Task
The answer must be an exact copy of the lines from the one containing "Pfanne (türkis) (2nd from left)" through the end of the records, with the pictures left out.

Data to process
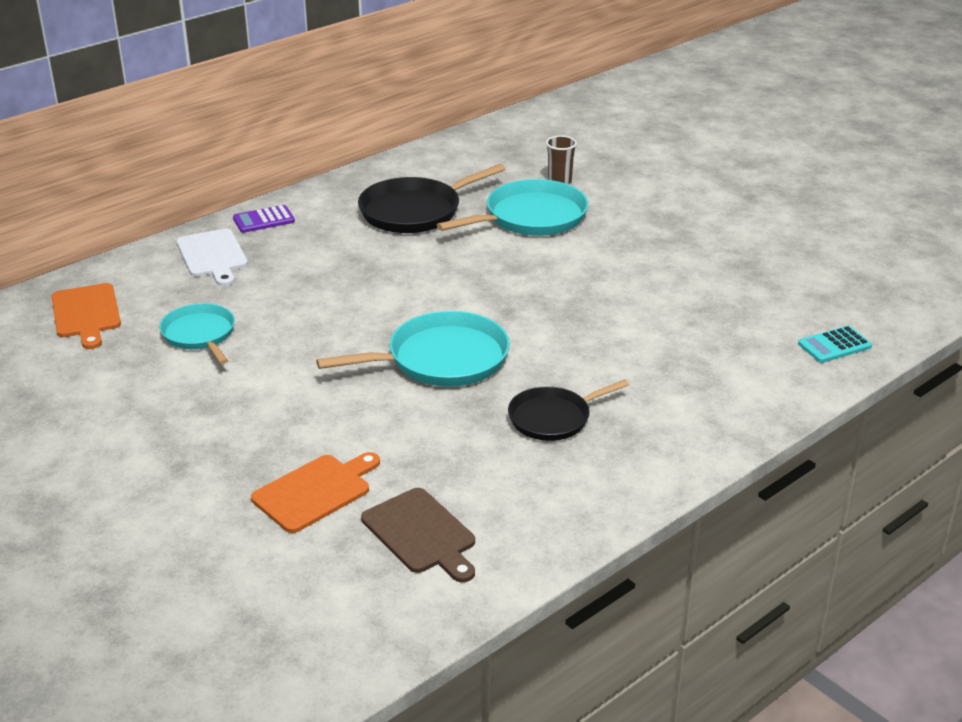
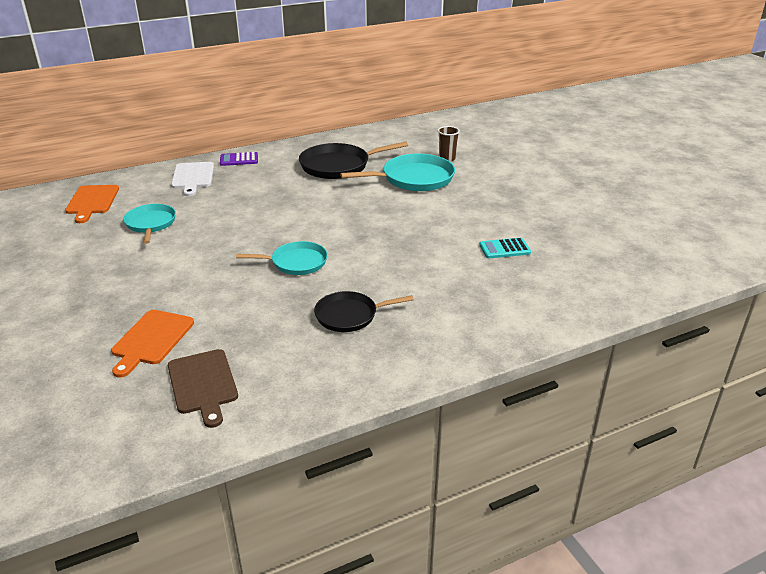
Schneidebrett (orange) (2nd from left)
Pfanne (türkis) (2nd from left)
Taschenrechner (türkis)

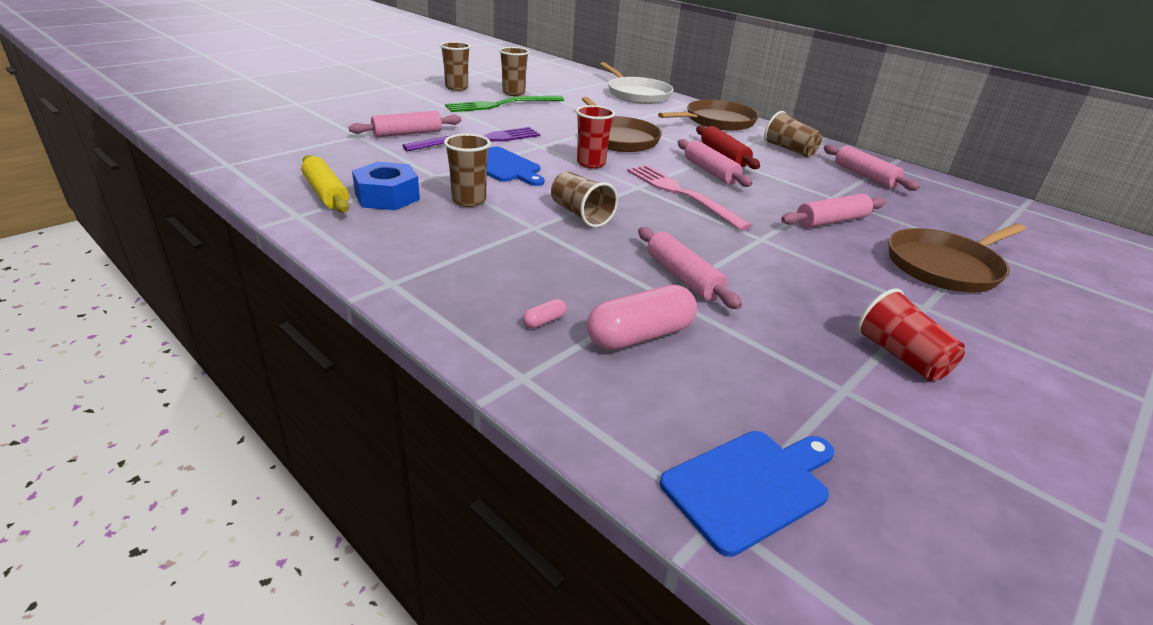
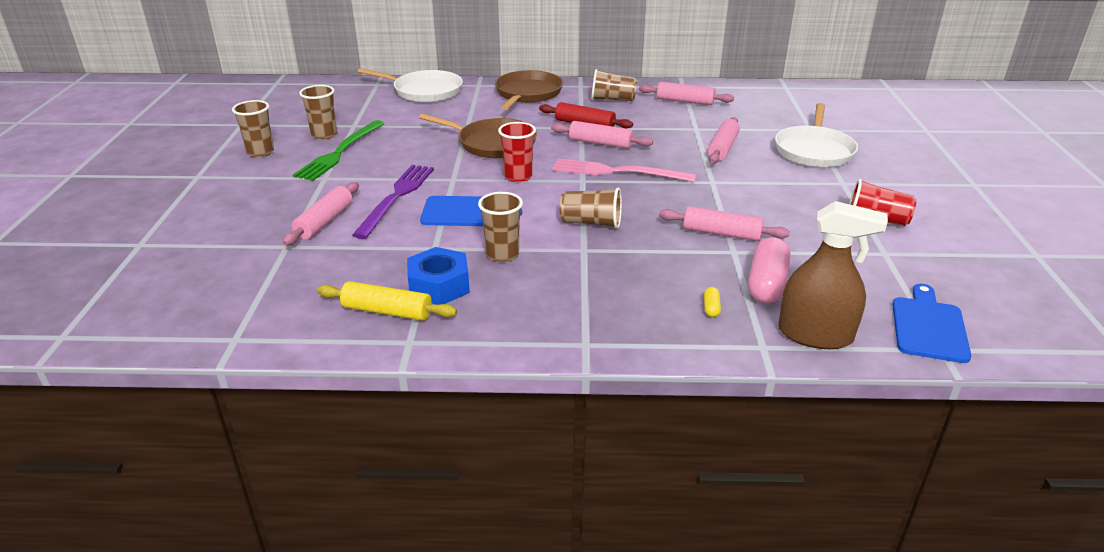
Kapsel (gelb)
Pfanne (weiß) (2nd from left)
Sprühflasche (braun)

Result for this task
Pfanne (türkis) (2nd from left)
Taschenrechner (türkis)

Kapsel (gelb)
Pfanne (weiß) (2nd from left)
Sprühflasche (braun)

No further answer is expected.